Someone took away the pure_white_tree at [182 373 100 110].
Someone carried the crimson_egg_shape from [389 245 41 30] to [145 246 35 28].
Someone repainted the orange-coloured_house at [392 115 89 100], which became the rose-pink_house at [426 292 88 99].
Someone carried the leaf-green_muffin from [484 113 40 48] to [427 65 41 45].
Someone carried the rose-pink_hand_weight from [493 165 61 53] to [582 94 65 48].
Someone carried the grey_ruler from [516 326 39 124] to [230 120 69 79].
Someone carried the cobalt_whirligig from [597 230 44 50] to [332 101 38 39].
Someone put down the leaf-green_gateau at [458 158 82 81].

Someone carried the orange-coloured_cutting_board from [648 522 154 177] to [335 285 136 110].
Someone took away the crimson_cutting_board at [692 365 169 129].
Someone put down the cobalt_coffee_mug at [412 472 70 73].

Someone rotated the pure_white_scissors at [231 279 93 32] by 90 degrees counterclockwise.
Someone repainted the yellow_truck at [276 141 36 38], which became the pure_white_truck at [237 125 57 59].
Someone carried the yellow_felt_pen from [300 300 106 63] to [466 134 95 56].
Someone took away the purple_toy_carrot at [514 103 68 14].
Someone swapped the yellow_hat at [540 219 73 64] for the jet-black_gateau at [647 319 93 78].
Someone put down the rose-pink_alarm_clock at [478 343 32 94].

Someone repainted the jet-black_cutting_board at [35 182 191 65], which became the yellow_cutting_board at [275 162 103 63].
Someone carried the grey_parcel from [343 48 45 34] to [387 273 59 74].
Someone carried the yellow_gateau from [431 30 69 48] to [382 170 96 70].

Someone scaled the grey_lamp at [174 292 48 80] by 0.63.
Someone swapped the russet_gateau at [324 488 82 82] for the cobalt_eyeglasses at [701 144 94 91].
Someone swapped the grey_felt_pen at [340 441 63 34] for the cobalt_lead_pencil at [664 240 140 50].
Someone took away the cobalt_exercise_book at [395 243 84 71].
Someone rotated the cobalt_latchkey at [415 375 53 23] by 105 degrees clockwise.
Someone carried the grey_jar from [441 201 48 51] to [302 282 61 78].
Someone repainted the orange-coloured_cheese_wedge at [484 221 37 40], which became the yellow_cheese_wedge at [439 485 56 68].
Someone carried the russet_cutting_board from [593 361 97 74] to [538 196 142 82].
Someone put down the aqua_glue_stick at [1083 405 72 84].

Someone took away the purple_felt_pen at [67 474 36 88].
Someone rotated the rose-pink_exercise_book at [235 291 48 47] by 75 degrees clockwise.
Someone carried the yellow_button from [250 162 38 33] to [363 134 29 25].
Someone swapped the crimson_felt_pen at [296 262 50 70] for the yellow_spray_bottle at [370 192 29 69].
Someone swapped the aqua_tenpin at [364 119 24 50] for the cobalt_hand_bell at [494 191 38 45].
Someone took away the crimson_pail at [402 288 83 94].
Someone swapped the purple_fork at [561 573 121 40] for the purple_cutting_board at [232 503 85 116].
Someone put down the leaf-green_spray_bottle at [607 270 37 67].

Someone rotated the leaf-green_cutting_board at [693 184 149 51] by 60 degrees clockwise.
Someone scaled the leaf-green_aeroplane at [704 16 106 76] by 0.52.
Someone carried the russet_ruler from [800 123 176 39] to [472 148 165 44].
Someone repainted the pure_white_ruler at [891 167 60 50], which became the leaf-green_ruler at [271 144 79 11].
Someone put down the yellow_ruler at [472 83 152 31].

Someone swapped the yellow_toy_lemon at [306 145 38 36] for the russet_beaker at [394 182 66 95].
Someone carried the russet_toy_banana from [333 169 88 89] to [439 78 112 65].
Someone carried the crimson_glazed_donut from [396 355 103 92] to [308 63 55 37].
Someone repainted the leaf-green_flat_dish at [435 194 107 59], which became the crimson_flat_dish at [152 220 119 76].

★ ★ ★ ★ ★

## Prompt
Give the exact lines, and only those, from the line containing "Someone repainted the orange-coloured_house" through the line containing "Someone carried the cobalt_whirligig" in the entries above.

## Exercise answer
Someone repainted the orange-coloured_house at [392 115 89 100], which became the rose-pink_house at [426 292 88 99].
Someone carried the leaf-green_muffin from [484 113 40 48] to [427 65 41 45].
Someone carried the rose-pink_hand_weight from [493 165 61 53] to [582 94 65 48].
Someone carried the grey_ruler from [516 326 39 124] to [230 120 69 79].
Someone carried the cobalt_whirligig from [597 230 44 50] to [332 101 38 39].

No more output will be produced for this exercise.